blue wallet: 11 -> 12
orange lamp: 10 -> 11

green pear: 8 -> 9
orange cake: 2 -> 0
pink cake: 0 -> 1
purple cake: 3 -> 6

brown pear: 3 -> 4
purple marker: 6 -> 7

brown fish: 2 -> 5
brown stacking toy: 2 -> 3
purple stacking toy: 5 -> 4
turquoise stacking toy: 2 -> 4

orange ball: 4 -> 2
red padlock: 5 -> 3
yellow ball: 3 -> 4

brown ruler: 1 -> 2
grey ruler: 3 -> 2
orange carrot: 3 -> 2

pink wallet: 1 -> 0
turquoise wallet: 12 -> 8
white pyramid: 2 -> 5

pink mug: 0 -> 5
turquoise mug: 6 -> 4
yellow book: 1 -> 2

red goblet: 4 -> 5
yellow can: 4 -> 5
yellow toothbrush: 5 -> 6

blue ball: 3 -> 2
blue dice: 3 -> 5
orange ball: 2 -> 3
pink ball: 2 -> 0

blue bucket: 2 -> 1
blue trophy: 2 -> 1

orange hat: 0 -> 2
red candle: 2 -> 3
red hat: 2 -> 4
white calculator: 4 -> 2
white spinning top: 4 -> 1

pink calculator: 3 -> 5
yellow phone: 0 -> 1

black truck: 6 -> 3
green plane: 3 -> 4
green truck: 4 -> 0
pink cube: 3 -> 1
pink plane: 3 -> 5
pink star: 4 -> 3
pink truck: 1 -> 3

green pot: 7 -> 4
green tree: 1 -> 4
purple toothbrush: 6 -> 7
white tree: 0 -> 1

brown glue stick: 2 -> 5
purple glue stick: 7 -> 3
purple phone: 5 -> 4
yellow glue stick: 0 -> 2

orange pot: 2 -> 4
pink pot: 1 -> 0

**WORK REQUIRED**
Your task is an exact transcription of every line above.

**ANSWER SPACE**
blue wallet: 11 -> 12
orange lamp: 10 -> 11

green pear: 8 -> 9
orange cake: 2 -> 0
pink cake: 0 -> 1
purple cake: 3 -> 6

brown pear: 3 -> 4
purple marker: 6 -> 7

brown fish: 2 -> 5
brown stacking toy: 2 -> 3
purple stacking toy: 5 -> 4
turquoise stacking toy: 2 -> 4

orange ball: 4 -> 2
red padlock: 5 -> 3
yellow ball: 3 -> 4

brown ruler: 1 -> 2
grey ruler: 3 -> 2
orange carrot: 3 -> 2

pink wallet: 1 -> 0
turquoise wallet: 12 -> 8
white pyramid: 2 -> 5

pink mug: 0 -> 5
turquoise mug: 6 -> 4
yellow book: 1 -> 2

red goblet: 4 -> 5
yellow can: 4 -> 5
yellow toothbrush: 5 -> 6

blue ball: 3 -> 2
blue dice: 3 -> 5
orange ball: 2 -> 3
pink ball: 2 -> 0

blue bucket: 2 -> 1
blue trophy: 2 -> 1

orange hat: 0 -> 2
red candle: 2 -> 3
red hat: 2 -> 4
white calculator: 4 -> 2
white spinning top: 4 -> 1

pink calculator: 3 -> 5
yellow phone: 0 -> 1

black truck: 6 -> 3
green plane: 3 -> 4
green truck: 4 -> 0
pink cube: 3 -> 1
pink plane: 3 -> 5
pink star: 4 -> 3
pink truck: 1 -> 3

green pot: 7 -> 4
green tree: 1 -> 4
purple toothbrush: 6 -> 7
white tree: 0 -> 1

brown glue stick: 2 -> 5
purple glue stick: 7 -> 3
purple phone: 5 -> 4
yellow glue stick: 0 -> 2

orange pot: 2 -> 4
pink pot: 1 -> 0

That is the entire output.